Entries for locating text and elements
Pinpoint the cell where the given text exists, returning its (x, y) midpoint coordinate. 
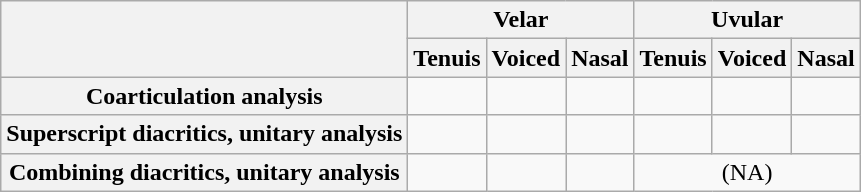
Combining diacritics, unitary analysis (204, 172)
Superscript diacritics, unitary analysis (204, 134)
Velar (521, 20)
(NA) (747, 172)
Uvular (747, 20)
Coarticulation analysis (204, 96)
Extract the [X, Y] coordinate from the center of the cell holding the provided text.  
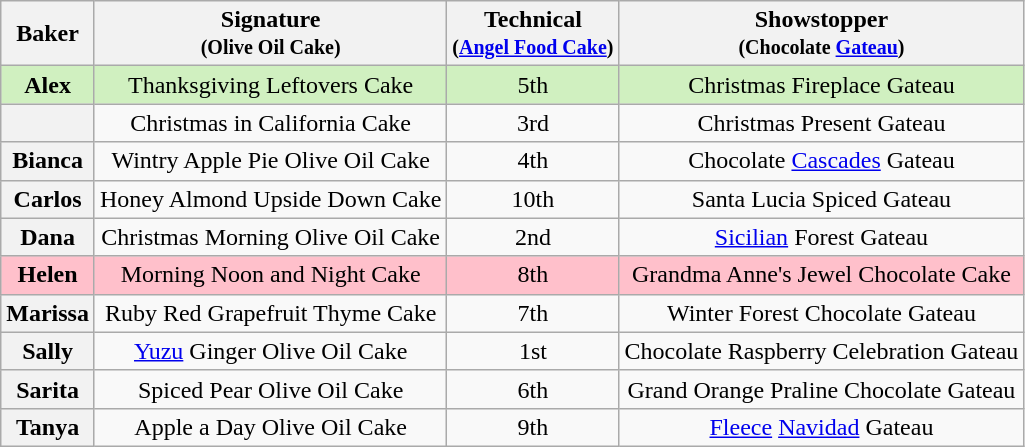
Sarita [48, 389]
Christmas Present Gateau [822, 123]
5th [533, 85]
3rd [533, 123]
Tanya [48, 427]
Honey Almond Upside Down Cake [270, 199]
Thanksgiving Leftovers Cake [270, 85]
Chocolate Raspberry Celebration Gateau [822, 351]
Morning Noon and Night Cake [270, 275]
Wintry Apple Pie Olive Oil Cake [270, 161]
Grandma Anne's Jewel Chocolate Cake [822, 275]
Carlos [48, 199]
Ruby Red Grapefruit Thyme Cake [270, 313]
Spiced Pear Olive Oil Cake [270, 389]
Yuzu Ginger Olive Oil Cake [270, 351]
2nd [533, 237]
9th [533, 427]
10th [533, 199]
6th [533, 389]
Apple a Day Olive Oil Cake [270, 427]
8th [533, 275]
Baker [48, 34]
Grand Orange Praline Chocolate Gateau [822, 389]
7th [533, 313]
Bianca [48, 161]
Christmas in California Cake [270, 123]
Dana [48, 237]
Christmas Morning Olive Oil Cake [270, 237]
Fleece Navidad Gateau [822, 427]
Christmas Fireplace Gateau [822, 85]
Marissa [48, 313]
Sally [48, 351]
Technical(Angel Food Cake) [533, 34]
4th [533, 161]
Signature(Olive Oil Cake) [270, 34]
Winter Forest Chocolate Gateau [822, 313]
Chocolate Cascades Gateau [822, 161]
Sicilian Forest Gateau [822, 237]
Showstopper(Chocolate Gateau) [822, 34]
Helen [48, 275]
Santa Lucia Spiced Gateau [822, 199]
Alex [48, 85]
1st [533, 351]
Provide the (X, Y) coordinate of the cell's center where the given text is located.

### Given task
Reproduce the listing verbatim from its first line through the line containing "Extract the [X, Y]", including both of those lines. Omit the pictures from your reproduction.

### Written solution
Pinpoint the cell where the given text exists, returning its (x, y) midpoint coordinate. 
Combining diacritics, unitary analysis (204, 172)
Superscript diacritics, unitary analysis (204, 134)
Velar (521, 20)
(NA) (747, 172)
Uvular (747, 20)
Coarticulation analysis (204, 96)
Extract the [X, Y] coordinate from the center of the cell holding the provided text.  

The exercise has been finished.